§ **TASK REQUIREMENTS**
Which lines of the records below contain the word "brown"? Report each of them in full.

━━━━━━━━━━━━━━━━━━━━━━━━━━━━━━

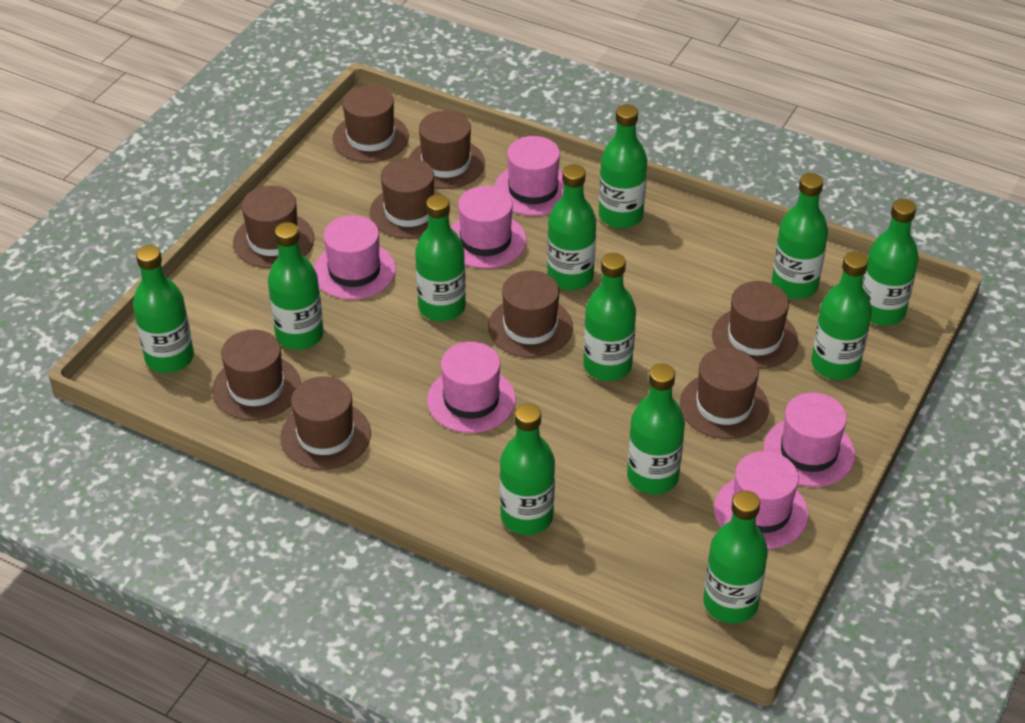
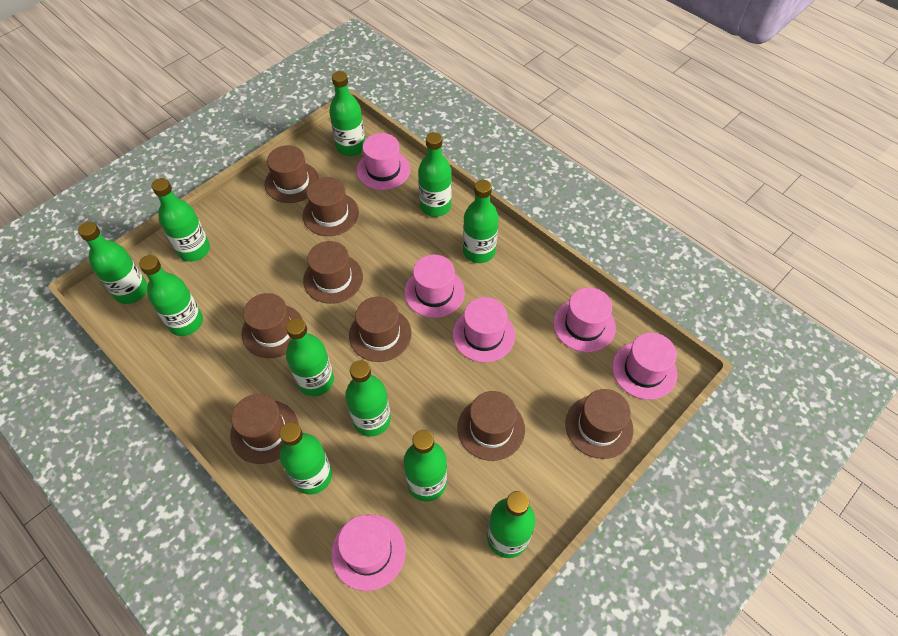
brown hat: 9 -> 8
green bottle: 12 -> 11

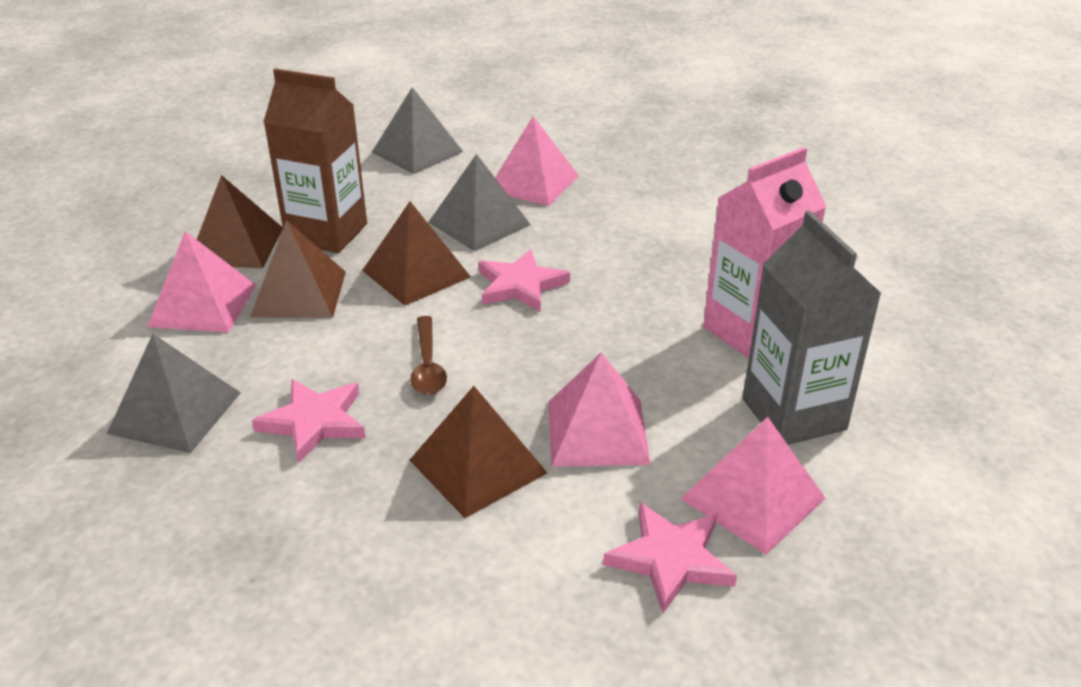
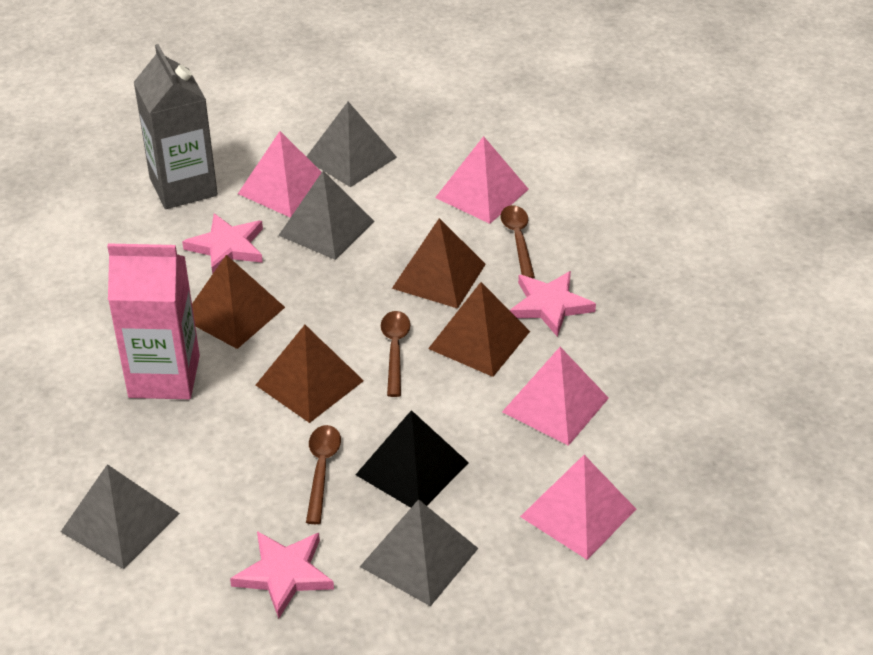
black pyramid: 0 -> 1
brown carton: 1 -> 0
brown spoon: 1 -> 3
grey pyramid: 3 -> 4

━━━━━━━━━━━━━━━━━━━━━━━━━━━━━━

§ **REPLY TO THE TASK**
brown hat: 9 -> 8
brown carton: 1 -> 0
brown spoon: 1 -> 3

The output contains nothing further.